> [Request] Everything from the line with "(661, 626) = (385, 396): purple" through the final line below should be copied out exactly, and nothing else should appear.

Top of Excerpted data

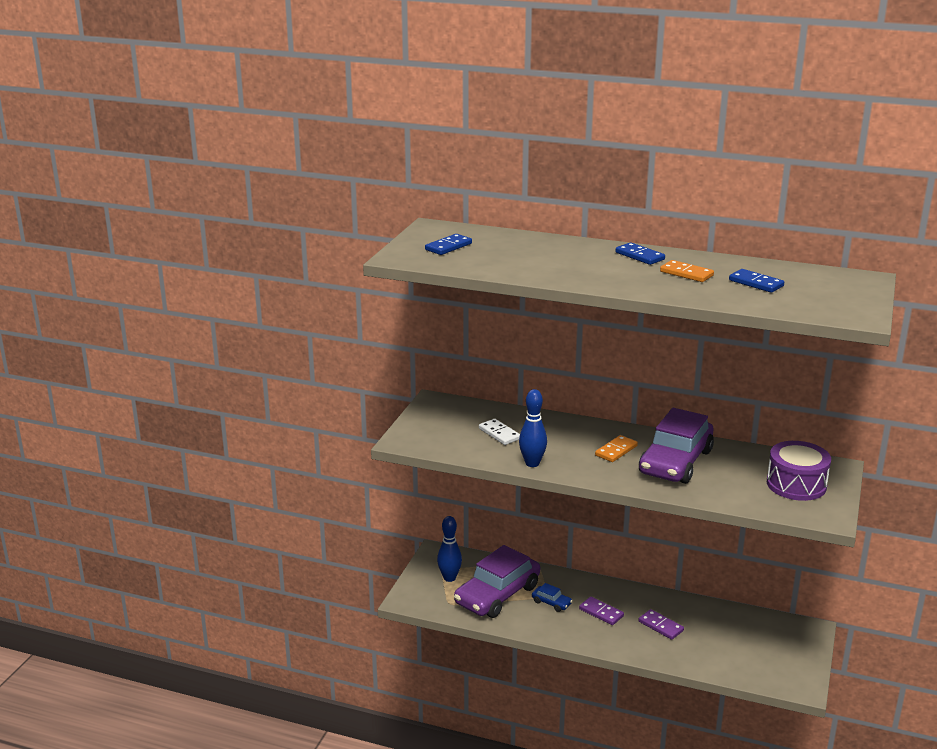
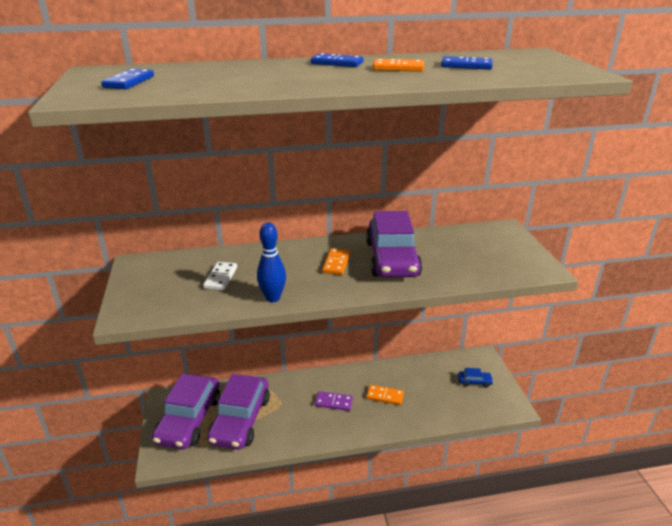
camera: 30 degrees left, 5 degrees up
(449, 578) = (189, 419): blue bowling pin -> purple car
(499, 434) = (221, 278): white domino -> white domino turned 75 degrees clockwise
(551, 603) = (289, 409): blue car -> blue car (474, 382)
(661, 626) = (385, 396): purple domino -> orange domino
(796, 484) = (495, 250): purple drum -> none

Bottom of Excerpted data

> [Answer to the problem]
(661, 626) = (385, 396): purple domino -> orange domino
(796, 484) = (495, 250): purple drum -> none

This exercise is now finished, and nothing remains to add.